* **Instructions for the task**
Write out the listing from the line with "green triangle: (48, 55) -> (90, 72), moved" to the line with "pink circle: (176, 29)", both lines included, exactly and nothing beyond. Leave pictures out.

* **The records**

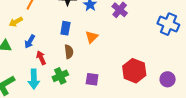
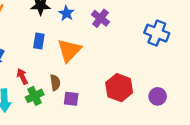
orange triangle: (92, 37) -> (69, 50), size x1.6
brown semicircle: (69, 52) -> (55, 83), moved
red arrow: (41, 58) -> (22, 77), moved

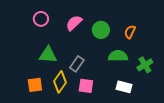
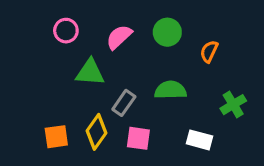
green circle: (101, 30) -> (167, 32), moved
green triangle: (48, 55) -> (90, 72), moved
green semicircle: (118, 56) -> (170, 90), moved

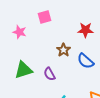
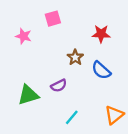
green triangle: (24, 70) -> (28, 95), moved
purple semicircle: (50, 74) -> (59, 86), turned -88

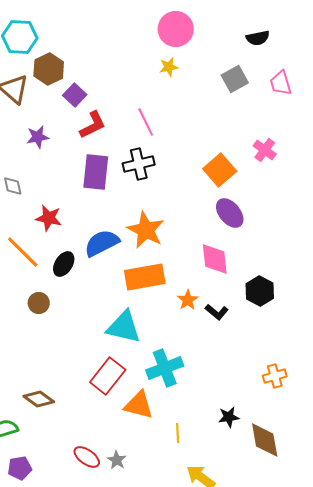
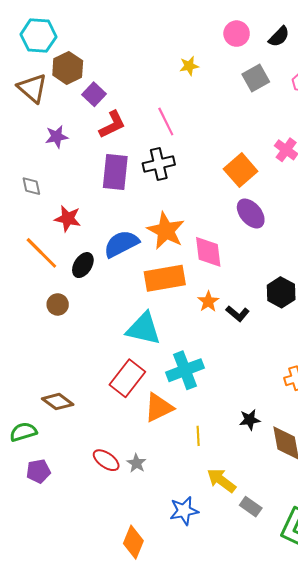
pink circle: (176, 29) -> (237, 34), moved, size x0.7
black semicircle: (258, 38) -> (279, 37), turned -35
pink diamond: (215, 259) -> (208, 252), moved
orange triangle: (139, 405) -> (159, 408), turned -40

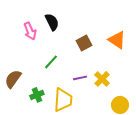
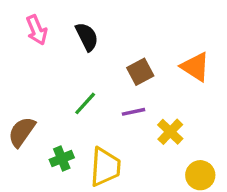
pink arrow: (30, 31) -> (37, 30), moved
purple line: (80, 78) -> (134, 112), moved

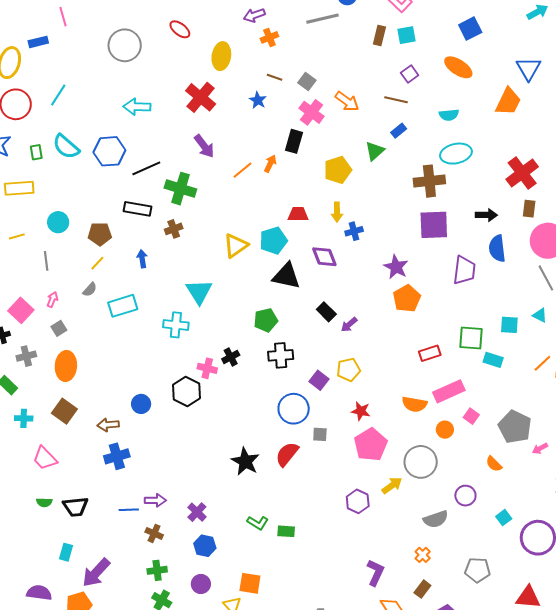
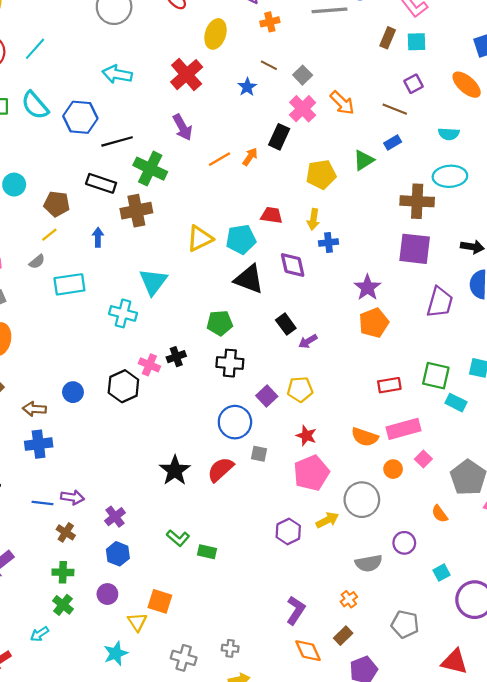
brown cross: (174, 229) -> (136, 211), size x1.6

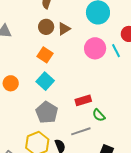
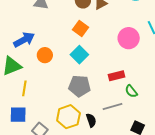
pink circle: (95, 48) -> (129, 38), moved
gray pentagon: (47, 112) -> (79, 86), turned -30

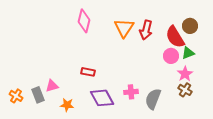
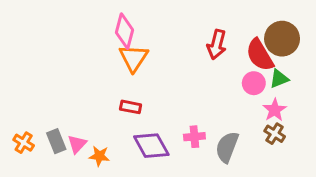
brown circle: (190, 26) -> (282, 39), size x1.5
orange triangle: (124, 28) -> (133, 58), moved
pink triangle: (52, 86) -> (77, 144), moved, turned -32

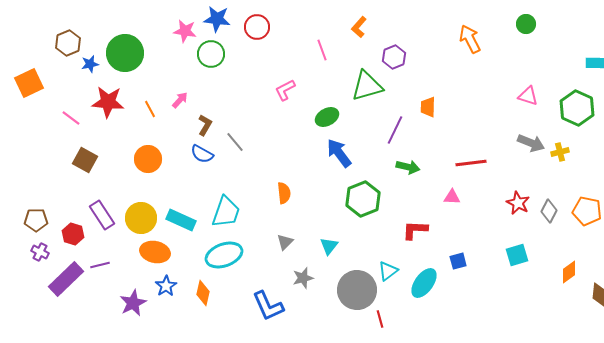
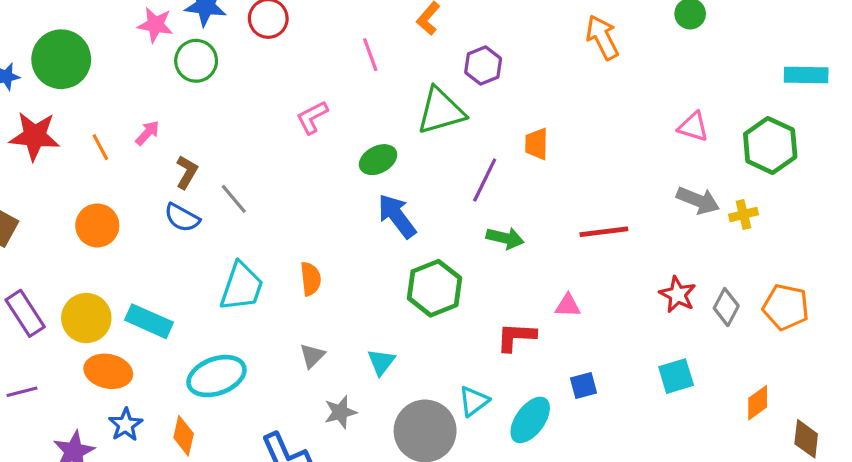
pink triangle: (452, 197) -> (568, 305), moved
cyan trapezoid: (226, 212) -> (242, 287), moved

* **Completed exercise**
green triangle: (48, 55) -> (90, 72), moved
green semicircle: (118, 56) -> (170, 90), moved

green triangle: (24, 70) -> (28, 95), moved
purple semicircle: (50, 74) -> (59, 86), turned -88

pink circle: (176, 29) -> (237, 34), moved, size x0.7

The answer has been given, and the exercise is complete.